##### Exercise materials

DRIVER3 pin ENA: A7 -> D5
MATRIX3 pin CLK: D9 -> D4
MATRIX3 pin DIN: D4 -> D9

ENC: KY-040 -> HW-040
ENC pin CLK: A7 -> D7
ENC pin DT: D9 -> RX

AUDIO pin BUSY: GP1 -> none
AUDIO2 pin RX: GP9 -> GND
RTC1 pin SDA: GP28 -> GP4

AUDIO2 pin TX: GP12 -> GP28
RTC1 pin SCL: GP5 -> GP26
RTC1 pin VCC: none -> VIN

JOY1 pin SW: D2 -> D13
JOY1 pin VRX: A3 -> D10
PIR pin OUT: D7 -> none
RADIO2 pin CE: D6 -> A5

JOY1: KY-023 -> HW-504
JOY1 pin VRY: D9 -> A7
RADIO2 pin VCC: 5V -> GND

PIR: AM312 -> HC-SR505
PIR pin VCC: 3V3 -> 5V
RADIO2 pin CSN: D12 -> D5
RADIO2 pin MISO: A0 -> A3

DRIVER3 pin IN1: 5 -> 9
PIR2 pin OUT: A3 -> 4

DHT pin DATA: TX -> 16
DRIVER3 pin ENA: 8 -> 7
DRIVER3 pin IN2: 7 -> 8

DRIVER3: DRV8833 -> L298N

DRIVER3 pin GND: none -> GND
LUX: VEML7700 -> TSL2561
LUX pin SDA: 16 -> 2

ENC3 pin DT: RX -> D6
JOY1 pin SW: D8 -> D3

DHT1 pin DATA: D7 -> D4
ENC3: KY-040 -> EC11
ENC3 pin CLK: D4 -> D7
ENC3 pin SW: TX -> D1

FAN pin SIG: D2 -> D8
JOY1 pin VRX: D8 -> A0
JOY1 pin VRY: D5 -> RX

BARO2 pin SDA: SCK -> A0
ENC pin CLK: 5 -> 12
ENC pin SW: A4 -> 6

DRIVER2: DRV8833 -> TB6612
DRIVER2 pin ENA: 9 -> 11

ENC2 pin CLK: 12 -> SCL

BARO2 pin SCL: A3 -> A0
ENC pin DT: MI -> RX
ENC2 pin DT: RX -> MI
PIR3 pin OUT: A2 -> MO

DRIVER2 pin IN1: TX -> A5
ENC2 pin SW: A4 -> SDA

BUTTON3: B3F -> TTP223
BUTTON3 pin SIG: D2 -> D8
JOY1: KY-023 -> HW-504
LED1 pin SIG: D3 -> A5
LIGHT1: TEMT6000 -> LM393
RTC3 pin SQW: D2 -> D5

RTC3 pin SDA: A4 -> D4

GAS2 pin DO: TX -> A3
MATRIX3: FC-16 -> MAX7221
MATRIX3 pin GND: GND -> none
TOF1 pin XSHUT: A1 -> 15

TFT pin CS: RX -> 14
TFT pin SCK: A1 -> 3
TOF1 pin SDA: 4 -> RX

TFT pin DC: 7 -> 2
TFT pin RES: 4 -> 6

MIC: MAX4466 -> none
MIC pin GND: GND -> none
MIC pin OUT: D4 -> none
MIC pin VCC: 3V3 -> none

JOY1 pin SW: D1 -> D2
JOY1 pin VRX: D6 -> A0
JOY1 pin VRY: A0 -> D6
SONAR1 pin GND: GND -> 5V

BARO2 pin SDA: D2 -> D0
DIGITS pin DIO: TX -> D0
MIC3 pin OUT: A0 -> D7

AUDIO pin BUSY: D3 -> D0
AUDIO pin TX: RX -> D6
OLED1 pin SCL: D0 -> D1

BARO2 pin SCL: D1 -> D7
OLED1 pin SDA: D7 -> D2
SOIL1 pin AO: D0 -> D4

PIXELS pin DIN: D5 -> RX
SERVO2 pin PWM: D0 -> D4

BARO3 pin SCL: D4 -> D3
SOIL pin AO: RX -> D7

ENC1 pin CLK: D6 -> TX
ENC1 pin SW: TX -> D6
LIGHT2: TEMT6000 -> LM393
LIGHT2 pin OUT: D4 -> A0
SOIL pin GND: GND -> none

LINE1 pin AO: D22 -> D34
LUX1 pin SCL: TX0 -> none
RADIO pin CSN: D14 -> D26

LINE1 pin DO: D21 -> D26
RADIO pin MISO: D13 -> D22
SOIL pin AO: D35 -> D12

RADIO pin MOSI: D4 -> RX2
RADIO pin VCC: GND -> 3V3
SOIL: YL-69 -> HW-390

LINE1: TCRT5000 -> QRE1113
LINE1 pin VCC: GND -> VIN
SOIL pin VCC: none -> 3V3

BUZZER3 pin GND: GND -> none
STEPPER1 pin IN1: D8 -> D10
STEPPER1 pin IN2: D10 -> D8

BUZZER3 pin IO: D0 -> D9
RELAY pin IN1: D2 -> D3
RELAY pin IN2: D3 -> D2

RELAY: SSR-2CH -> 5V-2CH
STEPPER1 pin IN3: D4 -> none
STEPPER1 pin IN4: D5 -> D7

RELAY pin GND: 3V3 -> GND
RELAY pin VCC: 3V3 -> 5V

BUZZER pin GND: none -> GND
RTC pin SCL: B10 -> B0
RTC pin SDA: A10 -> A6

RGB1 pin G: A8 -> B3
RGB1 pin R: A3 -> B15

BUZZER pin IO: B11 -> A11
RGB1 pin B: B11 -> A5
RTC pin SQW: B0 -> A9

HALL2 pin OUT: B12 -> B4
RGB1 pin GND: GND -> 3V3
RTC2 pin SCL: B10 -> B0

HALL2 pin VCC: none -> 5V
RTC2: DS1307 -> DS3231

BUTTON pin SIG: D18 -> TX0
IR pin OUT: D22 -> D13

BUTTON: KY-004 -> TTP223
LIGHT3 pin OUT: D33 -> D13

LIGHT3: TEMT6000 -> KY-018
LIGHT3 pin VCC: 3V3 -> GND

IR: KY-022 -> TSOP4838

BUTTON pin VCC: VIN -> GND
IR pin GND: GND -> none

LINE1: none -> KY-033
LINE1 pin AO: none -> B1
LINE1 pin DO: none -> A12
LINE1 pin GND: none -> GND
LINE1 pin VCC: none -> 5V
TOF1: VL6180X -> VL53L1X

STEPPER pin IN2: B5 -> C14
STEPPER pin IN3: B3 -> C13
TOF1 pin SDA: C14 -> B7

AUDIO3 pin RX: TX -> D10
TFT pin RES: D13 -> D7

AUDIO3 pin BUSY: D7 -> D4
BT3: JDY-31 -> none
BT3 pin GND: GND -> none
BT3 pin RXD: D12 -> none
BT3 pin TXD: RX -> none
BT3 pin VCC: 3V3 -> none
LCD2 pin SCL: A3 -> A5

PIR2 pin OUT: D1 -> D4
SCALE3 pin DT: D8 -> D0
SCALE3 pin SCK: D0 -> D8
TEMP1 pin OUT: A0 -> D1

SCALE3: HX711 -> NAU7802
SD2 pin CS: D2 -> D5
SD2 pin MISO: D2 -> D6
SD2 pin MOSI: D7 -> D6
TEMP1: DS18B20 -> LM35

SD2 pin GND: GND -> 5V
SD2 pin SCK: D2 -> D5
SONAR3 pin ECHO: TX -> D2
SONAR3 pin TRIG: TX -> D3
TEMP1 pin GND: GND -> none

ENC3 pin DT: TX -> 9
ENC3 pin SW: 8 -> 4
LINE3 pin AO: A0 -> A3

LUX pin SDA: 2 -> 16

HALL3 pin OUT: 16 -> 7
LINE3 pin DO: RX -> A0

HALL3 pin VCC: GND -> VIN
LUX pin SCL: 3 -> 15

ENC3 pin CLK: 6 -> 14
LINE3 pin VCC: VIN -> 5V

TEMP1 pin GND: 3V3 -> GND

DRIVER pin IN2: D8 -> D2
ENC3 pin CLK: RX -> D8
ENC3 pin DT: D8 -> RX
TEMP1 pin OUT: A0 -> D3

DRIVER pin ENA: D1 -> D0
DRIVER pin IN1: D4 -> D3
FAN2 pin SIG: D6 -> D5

##########

Directions for this task ::
Copy all records verbatim.

Result ::
DRIVER3 pin ENA: A7 -> D5
MATRIX3 pin CLK: D9 -> D4
MATRIX3 pin DIN: D4 -> D9

ENC: KY-040 -> HW-040
ENC pin CLK: A7 -> D7
ENC pin DT: D9 -> RX

AUDIO pin BUSY: GP1 -> none
AUDIO2 pin RX: GP9 -> GND
RTC1 pin SDA: GP28 -> GP4

AUDIO2 pin TX: GP12 -> GP28
RTC1 pin SCL: GP5 -> GP26
RTC1 pin VCC: none -> VIN

JOY1 pin SW: D2 -> D13
JOY1 pin VRX: A3 -> D10
PIR pin OUT: D7 -> none
RADIO2 pin CE: D6 -> A5

JOY1: KY-023 -> HW-504
JOY1 pin VRY: D9 -> A7
RADIO2 pin VCC: 5V -> GND

PIR: AM312 -> HC-SR505
PIR pin VCC: 3V3 -> 5V
RADIO2 pin CSN: D12 -> D5
RADIO2 pin MISO: A0 -> A3

DRIVER3 pin IN1: 5 -> 9
PIR2 pin OUT: A3 -> 4

DHT pin DATA: TX -> 16
DRIVER3 pin ENA: 8 -> 7
DRIVER3 pin IN2: 7 -> 8

DRIVER3: DRV8833 -> L298N

DRIVER3 pin GND: none -> GND
LUX: VEML7700 -> TSL2561
LUX pin SDA: 16 -> 2

ENC3 pin DT: RX -> D6
JOY1 pin SW: D8 -> D3

DHT1 pin DATA: D7 -> D4
ENC3: KY-040 -> EC11
ENC3 pin CLK: D4 -> D7
ENC3 pin SW: TX -> D1

FAN pin SIG: D2 -> D8
JOY1 pin VRX: D8 -> A0
JOY1 pin VRY: D5 -> RX

BARO2 pin SDA: SCK -> A0
ENC pin CLK: 5 -> 12
ENC pin SW: A4 -> 6

DRIVER2: DRV8833 -> TB6612
DRIVER2 pin ENA: 9 -> 11

ENC2 pin CLK: 12 -> SCL

BARO2 pin SCL: A3 -> A0
ENC pin DT: MI -> RX
ENC2 pin DT: RX -> MI
PIR3 pin OUT: A2 -> MO

DRIVER2 pin IN1: TX -> A5
ENC2 pin SW: A4 -> SDA

BUTTON3: B3F -> TTP223
BUTTON3 pin SIG: D2 -> D8
JOY1: KY-023 -> HW-504
LED1 pin SIG: D3 -> A5
LIGHT1: TEMT6000 -> LM393
RTC3 pin SQW: D2 -> D5

RTC3 pin SDA: A4 -> D4

GAS2 pin DO: TX -> A3
MATRIX3: FC-16 -> MAX7221
MATRIX3 pin GND: GND -> none
TOF1 pin XSHUT: A1 -> 15

TFT pin CS: RX -> 14
TFT pin SCK: A1 -> 3
TOF1 pin SDA: 4 -> RX

TFT pin DC: 7 -> 2
TFT pin RES: 4 -> 6

MIC: MAX4466 -> none
MIC pin GND: GND -> none
MIC pin OUT: D4 -> none
MIC pin VCC: 3V3 -> none

JOY1 pin SW: D1 -> D2
JOY1 pin VRX: D6 -> A0
JOY1 pin VRY: A0 -> D6
SONAR1 pin GND: GND -> 5V

BARO2 pin SDA: D2 -> D0
DIGITS pin DIO: TX -> D0
MIC3 pin OUT: A0 -> D7

AUDIO pin BUSY: D3 -> D0
AUDIO pin TX: RX -> D6
OLED1 pin SCL: D0 -> D1

BARO2 pin SCL: D1 -> D7
OLED1 pin SDA: D7 -> D2
SOIL1 pin AO: D0 -> D4

PIXELS pin DIN: D5 -> RX
SERVO2 pin PWM: D0 -> D4

BARO3 pin SCL: D4 -> D3
SOIL pin AO: RX -> D7

ENC1 pin CLK: D6 -> TX
ENC1 pin SW: TX -> D6
LIGHT2: TEMT6000 -> LM393
LIGHT2 pin OUT: D4 -> A0
SOIL pin GND: GND -> none

LINE1 pin AO: D22 -> D34
LUX1 pin SCL: TX0 -> none
RADIO pin CSN: D14 -> D26

LINE1 pin DO: D21 -> D26
RADIO pin MISO: D13 -> D22
SOIL pin AO: D35 -> D12

RADIO pin MOSI: D4 -> RX2
RADIO pin VCC: GND -> 3V3
SOIL: YL-69 -> HW-390

LINE1: TCRT5000 -> QRE1113
LINE1 pin VCC: GND -> VIN
SOIL pin VCC: none -> 3V3

BUZZER3 pin GND: GND -> none
STEPPER1 pin IN1: D8 -> D10
STEPPER1 pin IN2: D10 -> D8

BUZZER3 pin IO: D0 -> D9
RELAY pin IN1: D2 -> D3
RELAY pin IN2: D3 -> D2

RELAY: SSR-2CH -> 5V-2CH
STEPPER1 pin IN3: D4 -> none
STEPPER1 pin IN4: D5 -> D7

RELAY pin GND: 3V3 -> GND
RELAY pin VCC: 3V3 -> 5V

BUZZER pin GND: none -> GND
RTC pin SCL: B10 -> B0
RTC pin SDA: A10 -> A6

RGB1 pin G: A8 -> B3
RGB1 pin R: A3 -> B15

BUZZER pin IO: B11 -> A11
RGB1 pin B: B11 -> A5
RTC pin SQW: B0 -> A9

HALL2 pin OUT: B12 -> B4
RGB1 pin GND: GND -> 3V3
RTC2 pin SCL: B10 -> B0

HALL2 pin VCC: none -> 5V
RTC2: DS1307 -> DS3231

BUTTON pin SIG: D18 -> TX0
IR pin OUT: D22 -> D13

BUTTON: KY-004 -> TTP223
LIGHT3 pin OUT: D33 -> D13

LIGHT3: TEMT6000 -> KY-018
LIGHT3 pin VCC: 3V3 -> GND

IR: KY-022 -> TSOP4838

BUTTON pin VCC: VIN -> GND
IR pin GND: GND -> none

LINE1: none -> KY-033
LINE1 pin AO: none -> B1
LINE1 pin DO: none -> A12
LINE1 pin GND: none -> GND
LINE1 pin VCC: none -> 5V
TOF1: VL6180X -> VL53L1X

STEPPER pin IN2: B5 -> C14
STEPPER pin IN3: B3 -> C13
TOF1 pin SDA: C14 -> B7

AUDIO3 pin RX: TX -> D10
TFT pin RES: D13 -> D7

AUDIO3 pin BUSY: D7 -> D4
BT3: JDY-31 -> none
BT3 pin GND: GND -> none
BT3 pin RXD: D12 -> none
BT3 pin TXD: RX -> none
BT3 pin VCC: 3V3 -> none
LCD2 pin SCL: A3 -> A5

PIR2 pin OUT: D1 -> D4
SCALE3 pin DT: D8 -> D0
SCALE3 pin SCK: D0 -> D8
TEMP1 pin OUT: A0 -> D1

SCALE3: HX711 -> NAU7802
SD2 pin CS: D2 -> D5
SD2 pin MISO: D2 -> D6
SD2 pin MOSI: D7 -> D6
TEMP1: DS18B20 -> LM35

SD2 pin GND: GND -> 5V
SD2 pin SCK: D2 -> D5
SONAR3 pin ECHO: TX -> D2
SONAR3 pin TRIG: TX -> D3
TEMP1 pin GND: GND -> none

ENC3 pin DT: TX -> 9
ENC3 pin SW: 8 -> 4
LINE3 pin AO: A0 -> A3

LUX pin SDA: 2 -> 16

HALL3 pin OUT: 16 -> 7
LINE3 pin DO: RX -> A0

HALL3 pin VCC: GND -> VIN
LUX pin SCL: 3 -> 15

ENC3 pin CLK: 6 -> 14
LINE3 pin VCC: VIN -> 5V

TEMP1 pin GND: 3V3 -> GND

DRIVER pin IN2: D8 -> D2
ENC3 pin CLK: RX -> D8
ENC3 pin DT: D8 -> RX
TEMP1 pin OUT: A0 -> D3

DRIVER pin ENA: D1 -> D0
DRIVER pin IN1: D4 -> D3
FAN2 pin SIG: D6 -> D5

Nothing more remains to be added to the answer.